Task to complete:
Set down, please, exactly the lines below that run from the line with "J1 pin 1: none -> GND" to the line with "LDR1: GL5516 (+12V, IN)", both lines included.

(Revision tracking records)

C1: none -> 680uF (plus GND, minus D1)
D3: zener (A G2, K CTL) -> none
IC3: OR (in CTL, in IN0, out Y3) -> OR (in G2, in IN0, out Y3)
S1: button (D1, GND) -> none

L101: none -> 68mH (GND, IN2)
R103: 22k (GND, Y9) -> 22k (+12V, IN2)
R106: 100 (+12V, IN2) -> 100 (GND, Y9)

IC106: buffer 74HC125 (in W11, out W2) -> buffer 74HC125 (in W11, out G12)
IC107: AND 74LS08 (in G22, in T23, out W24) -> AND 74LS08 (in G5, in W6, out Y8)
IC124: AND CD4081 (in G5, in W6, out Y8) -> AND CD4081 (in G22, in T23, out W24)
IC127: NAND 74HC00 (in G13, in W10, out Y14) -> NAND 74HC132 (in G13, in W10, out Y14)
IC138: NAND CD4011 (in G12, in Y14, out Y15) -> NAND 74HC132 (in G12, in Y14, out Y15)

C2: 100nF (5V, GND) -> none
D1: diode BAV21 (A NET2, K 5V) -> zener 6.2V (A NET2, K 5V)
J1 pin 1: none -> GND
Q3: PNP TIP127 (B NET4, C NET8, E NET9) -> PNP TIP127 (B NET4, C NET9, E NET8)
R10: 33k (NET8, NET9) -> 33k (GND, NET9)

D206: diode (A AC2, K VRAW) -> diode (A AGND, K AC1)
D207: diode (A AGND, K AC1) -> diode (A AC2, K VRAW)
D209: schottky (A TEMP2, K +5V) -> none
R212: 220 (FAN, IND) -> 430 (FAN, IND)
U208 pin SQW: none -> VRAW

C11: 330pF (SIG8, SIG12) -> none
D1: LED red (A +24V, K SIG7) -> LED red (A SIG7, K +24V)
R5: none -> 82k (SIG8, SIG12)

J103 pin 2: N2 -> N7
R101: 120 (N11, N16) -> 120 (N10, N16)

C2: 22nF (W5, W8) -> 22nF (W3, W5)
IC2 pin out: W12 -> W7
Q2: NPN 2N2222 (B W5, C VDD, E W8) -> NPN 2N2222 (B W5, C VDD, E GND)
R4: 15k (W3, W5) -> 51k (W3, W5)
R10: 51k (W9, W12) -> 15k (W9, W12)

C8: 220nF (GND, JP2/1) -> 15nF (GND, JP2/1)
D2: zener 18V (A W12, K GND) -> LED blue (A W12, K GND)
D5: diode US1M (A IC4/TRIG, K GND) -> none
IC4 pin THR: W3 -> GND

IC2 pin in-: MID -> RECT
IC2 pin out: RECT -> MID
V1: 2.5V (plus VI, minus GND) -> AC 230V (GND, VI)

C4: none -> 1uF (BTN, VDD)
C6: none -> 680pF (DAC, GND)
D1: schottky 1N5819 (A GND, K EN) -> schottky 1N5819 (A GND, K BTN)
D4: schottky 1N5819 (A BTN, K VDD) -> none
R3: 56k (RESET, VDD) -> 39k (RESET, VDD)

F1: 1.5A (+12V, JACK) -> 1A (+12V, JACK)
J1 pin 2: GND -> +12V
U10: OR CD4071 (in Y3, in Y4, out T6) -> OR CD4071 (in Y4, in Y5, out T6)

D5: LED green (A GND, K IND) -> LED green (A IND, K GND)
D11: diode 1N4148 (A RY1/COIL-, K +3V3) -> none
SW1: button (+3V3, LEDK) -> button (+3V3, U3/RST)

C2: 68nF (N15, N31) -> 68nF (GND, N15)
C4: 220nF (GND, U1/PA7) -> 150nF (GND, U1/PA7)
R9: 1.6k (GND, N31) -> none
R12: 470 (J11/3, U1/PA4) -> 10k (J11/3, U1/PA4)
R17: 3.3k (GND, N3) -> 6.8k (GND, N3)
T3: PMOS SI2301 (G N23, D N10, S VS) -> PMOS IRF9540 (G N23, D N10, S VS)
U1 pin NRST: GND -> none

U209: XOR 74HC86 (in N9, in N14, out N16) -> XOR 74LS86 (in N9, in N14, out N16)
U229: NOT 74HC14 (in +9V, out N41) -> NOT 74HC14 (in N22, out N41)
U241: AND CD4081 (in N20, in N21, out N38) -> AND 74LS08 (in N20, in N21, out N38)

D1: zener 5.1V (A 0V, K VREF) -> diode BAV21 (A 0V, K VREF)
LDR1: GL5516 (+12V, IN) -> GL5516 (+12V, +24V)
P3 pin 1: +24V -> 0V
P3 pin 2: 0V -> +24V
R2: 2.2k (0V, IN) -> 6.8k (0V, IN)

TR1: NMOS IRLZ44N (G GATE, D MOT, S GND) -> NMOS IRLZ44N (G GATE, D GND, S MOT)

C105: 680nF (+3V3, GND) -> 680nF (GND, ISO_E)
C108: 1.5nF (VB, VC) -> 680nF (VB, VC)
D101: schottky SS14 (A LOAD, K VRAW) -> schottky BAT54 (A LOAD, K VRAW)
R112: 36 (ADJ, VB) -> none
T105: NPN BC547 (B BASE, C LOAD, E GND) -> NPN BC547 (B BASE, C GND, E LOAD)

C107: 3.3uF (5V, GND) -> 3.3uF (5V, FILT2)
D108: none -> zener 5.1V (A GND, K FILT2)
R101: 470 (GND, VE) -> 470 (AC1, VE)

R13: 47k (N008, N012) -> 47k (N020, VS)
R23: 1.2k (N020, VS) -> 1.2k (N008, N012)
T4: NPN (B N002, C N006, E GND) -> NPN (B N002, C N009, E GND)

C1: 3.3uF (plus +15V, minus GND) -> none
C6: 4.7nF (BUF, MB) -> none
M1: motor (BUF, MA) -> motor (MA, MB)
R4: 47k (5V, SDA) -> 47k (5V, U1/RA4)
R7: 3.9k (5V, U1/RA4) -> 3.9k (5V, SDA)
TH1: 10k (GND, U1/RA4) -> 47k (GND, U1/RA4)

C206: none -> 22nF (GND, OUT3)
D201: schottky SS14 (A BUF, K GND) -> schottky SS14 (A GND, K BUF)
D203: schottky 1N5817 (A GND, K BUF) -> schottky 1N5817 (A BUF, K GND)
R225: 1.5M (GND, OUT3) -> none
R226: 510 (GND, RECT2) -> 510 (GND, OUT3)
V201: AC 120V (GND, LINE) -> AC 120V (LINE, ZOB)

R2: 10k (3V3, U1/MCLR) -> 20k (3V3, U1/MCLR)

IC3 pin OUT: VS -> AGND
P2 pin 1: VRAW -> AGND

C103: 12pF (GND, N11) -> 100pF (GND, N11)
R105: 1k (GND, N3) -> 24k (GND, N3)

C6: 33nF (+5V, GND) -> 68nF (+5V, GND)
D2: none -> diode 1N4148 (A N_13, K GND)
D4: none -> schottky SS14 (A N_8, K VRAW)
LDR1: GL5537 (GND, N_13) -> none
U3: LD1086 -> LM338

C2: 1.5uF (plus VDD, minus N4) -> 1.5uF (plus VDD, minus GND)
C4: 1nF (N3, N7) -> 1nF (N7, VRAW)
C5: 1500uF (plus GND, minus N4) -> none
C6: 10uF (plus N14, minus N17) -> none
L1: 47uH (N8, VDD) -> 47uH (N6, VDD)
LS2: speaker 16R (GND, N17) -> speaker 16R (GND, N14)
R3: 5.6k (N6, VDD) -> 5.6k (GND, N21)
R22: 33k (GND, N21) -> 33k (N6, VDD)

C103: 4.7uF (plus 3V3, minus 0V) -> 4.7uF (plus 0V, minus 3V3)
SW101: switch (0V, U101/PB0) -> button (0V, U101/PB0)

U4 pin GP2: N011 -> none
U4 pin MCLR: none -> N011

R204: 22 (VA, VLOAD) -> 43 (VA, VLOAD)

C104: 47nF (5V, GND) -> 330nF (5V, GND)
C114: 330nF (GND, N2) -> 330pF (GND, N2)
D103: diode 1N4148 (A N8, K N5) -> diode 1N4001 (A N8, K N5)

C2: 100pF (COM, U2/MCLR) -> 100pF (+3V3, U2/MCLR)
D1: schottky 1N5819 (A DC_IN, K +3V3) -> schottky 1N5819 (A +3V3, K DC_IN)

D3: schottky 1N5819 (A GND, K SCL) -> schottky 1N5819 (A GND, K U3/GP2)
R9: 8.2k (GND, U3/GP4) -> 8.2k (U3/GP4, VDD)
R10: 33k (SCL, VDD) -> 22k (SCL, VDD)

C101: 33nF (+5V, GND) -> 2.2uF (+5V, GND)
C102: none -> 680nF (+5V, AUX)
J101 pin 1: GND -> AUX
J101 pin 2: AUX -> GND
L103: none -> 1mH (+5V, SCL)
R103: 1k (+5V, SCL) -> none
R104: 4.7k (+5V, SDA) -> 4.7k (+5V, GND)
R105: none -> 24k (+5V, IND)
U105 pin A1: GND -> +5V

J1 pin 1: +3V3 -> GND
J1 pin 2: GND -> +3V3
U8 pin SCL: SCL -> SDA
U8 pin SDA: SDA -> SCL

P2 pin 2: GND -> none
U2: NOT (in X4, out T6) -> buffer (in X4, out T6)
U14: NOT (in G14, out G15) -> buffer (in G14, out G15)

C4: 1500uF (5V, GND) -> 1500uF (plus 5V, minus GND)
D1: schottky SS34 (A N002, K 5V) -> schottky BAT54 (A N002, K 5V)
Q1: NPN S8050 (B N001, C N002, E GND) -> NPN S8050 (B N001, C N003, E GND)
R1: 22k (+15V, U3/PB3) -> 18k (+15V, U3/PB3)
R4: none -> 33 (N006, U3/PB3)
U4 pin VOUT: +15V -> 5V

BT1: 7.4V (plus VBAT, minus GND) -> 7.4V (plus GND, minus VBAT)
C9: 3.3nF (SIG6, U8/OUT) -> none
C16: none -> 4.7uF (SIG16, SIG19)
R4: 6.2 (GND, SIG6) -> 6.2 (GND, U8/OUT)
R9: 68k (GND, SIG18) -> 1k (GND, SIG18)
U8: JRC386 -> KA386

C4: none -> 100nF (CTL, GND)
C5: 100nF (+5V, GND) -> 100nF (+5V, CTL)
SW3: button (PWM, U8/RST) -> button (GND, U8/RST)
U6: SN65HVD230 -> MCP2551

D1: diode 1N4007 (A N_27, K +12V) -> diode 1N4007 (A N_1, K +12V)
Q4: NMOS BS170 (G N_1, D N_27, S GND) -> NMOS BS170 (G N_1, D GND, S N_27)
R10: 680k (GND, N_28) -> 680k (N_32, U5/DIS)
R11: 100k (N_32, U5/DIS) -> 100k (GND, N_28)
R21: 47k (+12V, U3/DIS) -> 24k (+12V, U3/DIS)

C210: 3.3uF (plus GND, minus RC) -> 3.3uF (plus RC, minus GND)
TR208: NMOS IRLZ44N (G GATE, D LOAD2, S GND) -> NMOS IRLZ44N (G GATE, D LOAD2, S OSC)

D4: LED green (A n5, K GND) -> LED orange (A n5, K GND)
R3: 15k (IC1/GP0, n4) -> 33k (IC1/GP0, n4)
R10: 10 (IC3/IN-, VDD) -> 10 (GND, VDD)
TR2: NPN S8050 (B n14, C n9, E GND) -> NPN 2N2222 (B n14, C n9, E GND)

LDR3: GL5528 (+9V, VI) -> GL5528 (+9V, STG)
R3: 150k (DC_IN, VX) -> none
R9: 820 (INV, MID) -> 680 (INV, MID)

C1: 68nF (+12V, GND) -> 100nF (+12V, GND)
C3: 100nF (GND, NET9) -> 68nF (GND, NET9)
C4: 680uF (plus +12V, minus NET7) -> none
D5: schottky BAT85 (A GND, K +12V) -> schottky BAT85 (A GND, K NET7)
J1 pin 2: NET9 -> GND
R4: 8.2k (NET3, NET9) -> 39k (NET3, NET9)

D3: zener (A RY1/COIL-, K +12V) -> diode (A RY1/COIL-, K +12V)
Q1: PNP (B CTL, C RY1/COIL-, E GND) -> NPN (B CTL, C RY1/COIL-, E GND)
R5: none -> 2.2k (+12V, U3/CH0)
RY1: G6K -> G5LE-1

Output for this exercise:
J1 pin 1: none -> GND
Q3: PNP TIP127 (B NET4, C NET8, E NET9) -> PNP TIP127 (B NET4, C NET9, E NET8)
R10: 33k (NET8, NET9) -> 33k (GND, NET9)

D206: diode (A AC2, K VRAW) -> diode (A AGND, K AC1)
D207: diode (A AGND, K AC1) -> diode (A AC2, K VRAW)
D209: schottky (A TEMP2, K +5V) -> none
R212: 220 (FAN, IND) -> 430 (FAN, IND)
U208 pin SQW: none -> VRAW

C11: 330pF (SIG8, SIG12) -> none
D1: LED red (A +24V, K SIG7) -> LED red (A SIG7, K +24V)
R5: none -> 82k (SIG8, SIG12)

J103 pin 2: N2 -> N7
R101: 120 (N11, N16) -> 120 (N10, N16)

C2: 22nF (W5, W8) -> 22nF (W3, W5)
IC2 pin out: W12 -> W7
Q2: NPN 2N2222 (B W5, C VDD, E W8) -> NPN 2N2222 (B W5, C VDD, E GND)
R4: 15k (W3, W5) -> 51k (W3, W5)
R10: 51k (W9, W12) -> 15k (W9, W12)

C8: 220nF (GND, JP2/1) -> 15nF (GND, JP2/1)
D2: zener 18V (A W12, K GND) -> LED blue (A W12, K GND)
D5: diode US1M (A IC4/TRIG, K GND) -> none
IC4 pin THR: W3 -> GND

IC2 pin in-: MID -> RECT
IC2 pin out: RECT -> MID
V1: 2.5V (plus VI, minus GND) -> AC 230V (GND, VI)

C4: none -> 1uF (BTN, VDD)
C6: none -> 680pF (DAC, GND)
D1: schottky 1N5819 (A GND, K EN) -> schottky 1N5819 (A GND, K BTN)
D4: schottky 1N5819 (A BTN, K VDD) -> none
R3: 56k (RESET, VDD) -> 39k (RESET, VDD)

F1: 1.5A (+12V, JACK) -> 1A (+12V, JACK)
J1 pin 2: GND -> +12V
U10: OR CD4071 (in Y3, in Y4, out T6) -> OR CD4071 (in Y4, in Y5, out T6)

D5: LED green (A GND, K IND) -> LED green (A IND, K GND)
D11: diode 1N4148 (A RY1/COIL-, K +3V3) -> none
SW1: button (+3V3, LEDK) -> button (+3V3, U3/RST)

C2: 68nF (N15, N31) -> 68nF (GND, N15)
C4: 220nF (GND, U1/PA7) -> 150nF (GND, U1/PA7)
R9: 1.6k (GND, N31) -> none
R12: 470 (J11/3, U1/PA4) -> 10k (J11/3, U1/PA4)
R17: 3.3k (GND, N3) -> 6.8k (GND, N3)
T3: PMOS SI2301 (G N23, D N10, S VS) -> PMOS IRF9540 (G N23, D N10, S VS)
U1 pin NRST: GND -> none

U209: XOR 74HC86 (in N9, in N14, out N16) -> XOR 74LS86 (in N9, in N14, out N16)
U229: NOT 74HC14 (in +9V, out N41) -> NOT 74HC14 (in N22, out N41)
U241: AND CD4081 (in N20, in N21, out N38) -> AND 74LS08 (in N20, in N21, out N38)

D1: zener 5.1V (A 0V, K VREF) -> diode BAV21 (A 0V, K VREF)
LDR1: GL5516 (+12V, IN) -> GL5516 (+12V, +24V)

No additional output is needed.